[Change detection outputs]
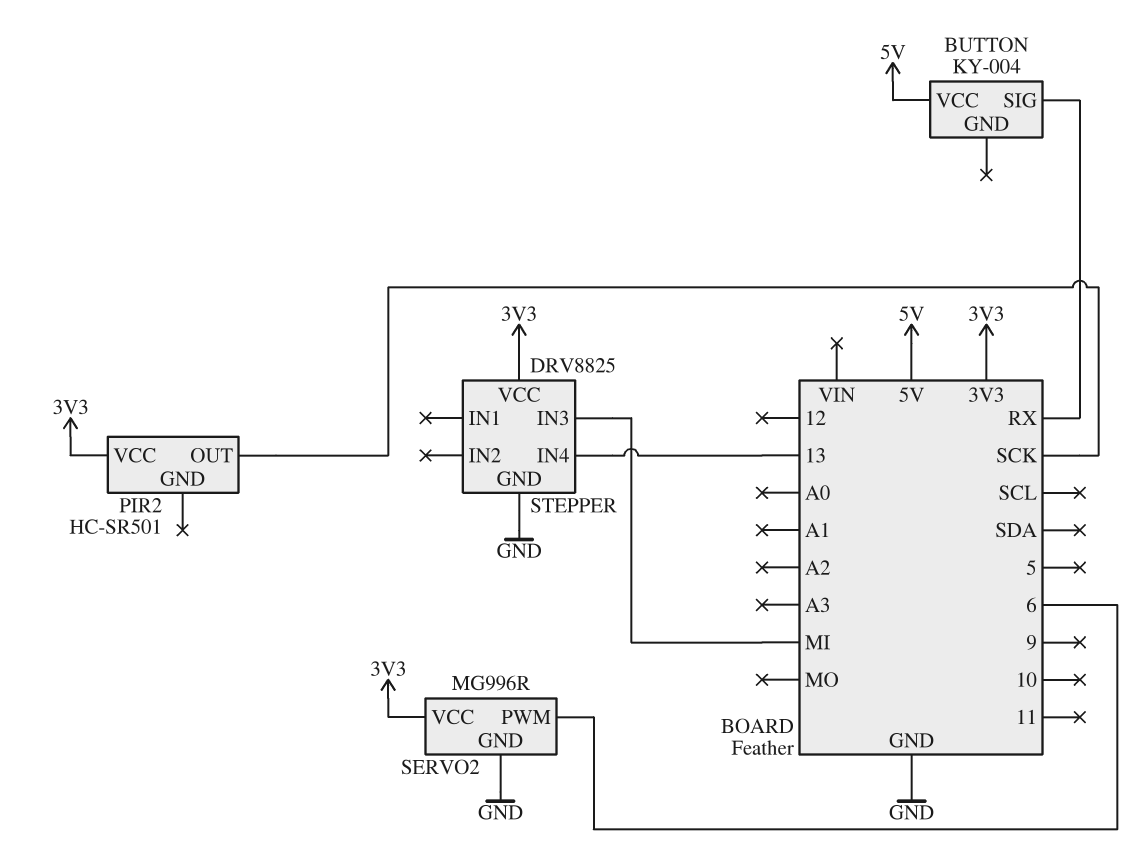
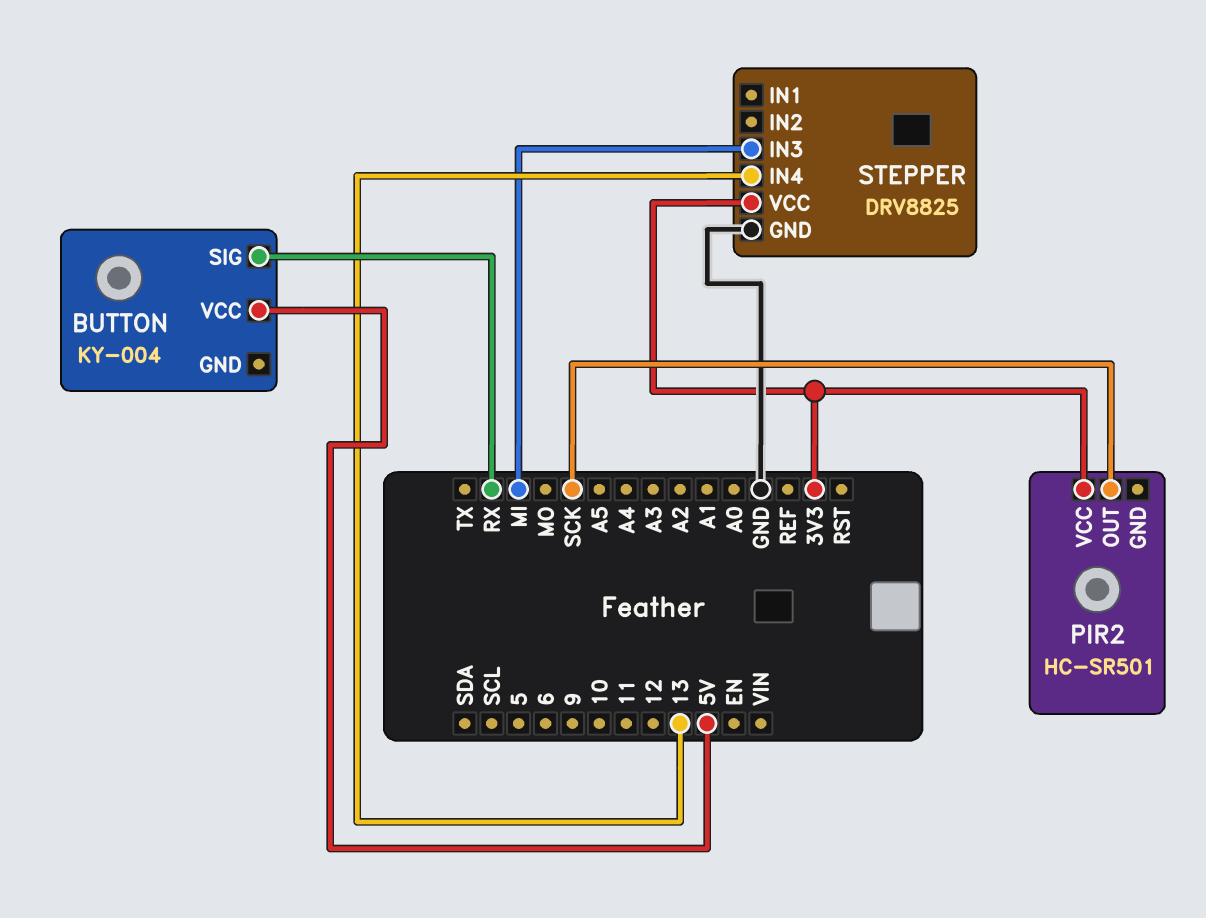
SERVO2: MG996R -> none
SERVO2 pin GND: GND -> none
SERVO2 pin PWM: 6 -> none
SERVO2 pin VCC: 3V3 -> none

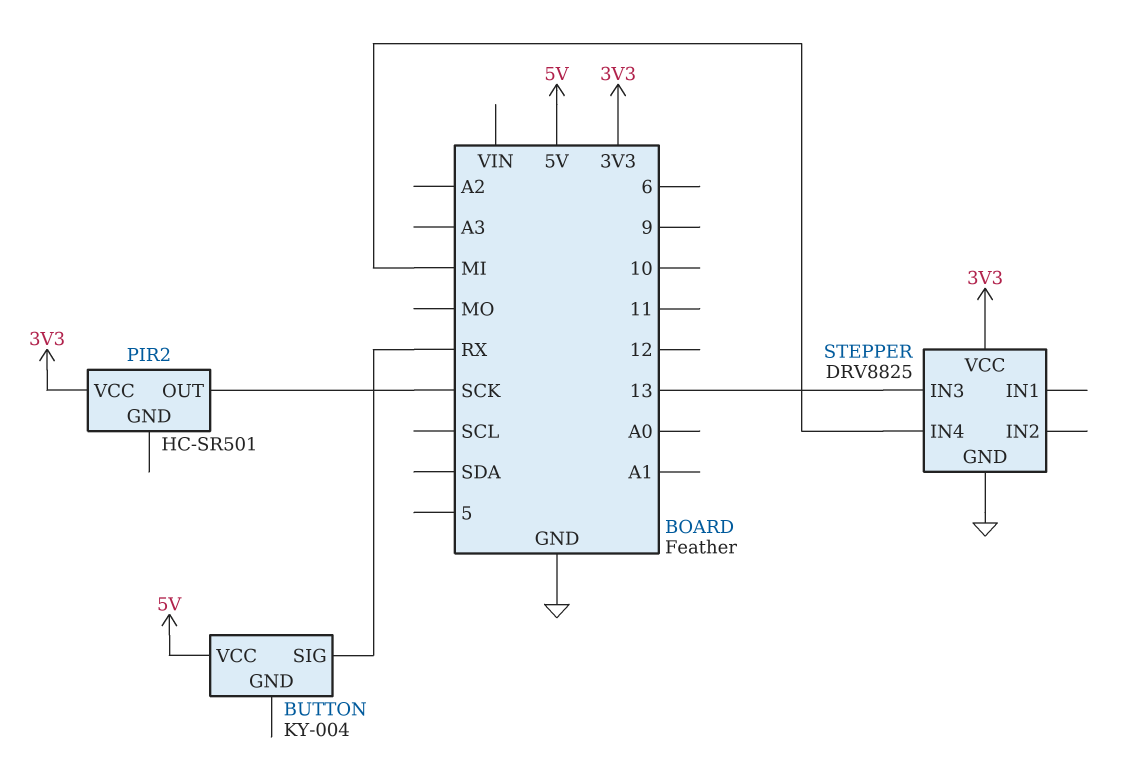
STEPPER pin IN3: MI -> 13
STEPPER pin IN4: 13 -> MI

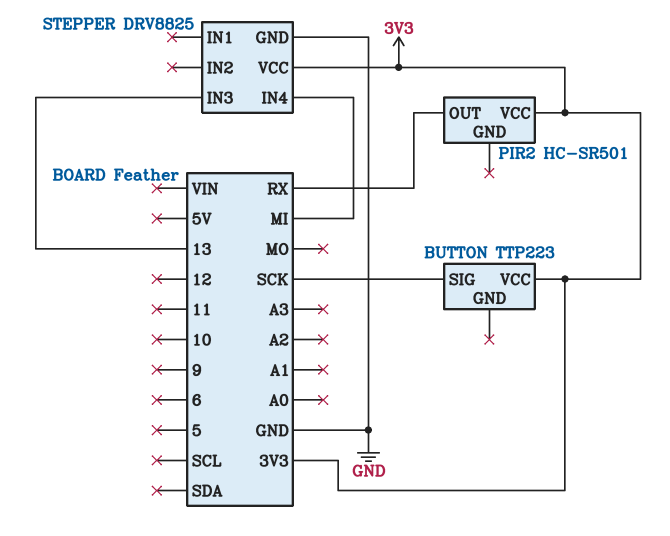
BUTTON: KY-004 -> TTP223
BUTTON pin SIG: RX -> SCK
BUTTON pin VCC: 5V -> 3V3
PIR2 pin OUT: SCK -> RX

# Aim of the task:
Take the line that contains "BUTTON: KY-004 -> TTP223" and each line after it through the end of the records, and repeat them all exactly. Nothing else.

# Output of the task:
BUTTON: KY-004 -> TTP223
BUTTON pin SIG: RX -> SCK
BUTTON pin VCC: 5V -> 3V3
PIR2 pin OUT: SCK -> RX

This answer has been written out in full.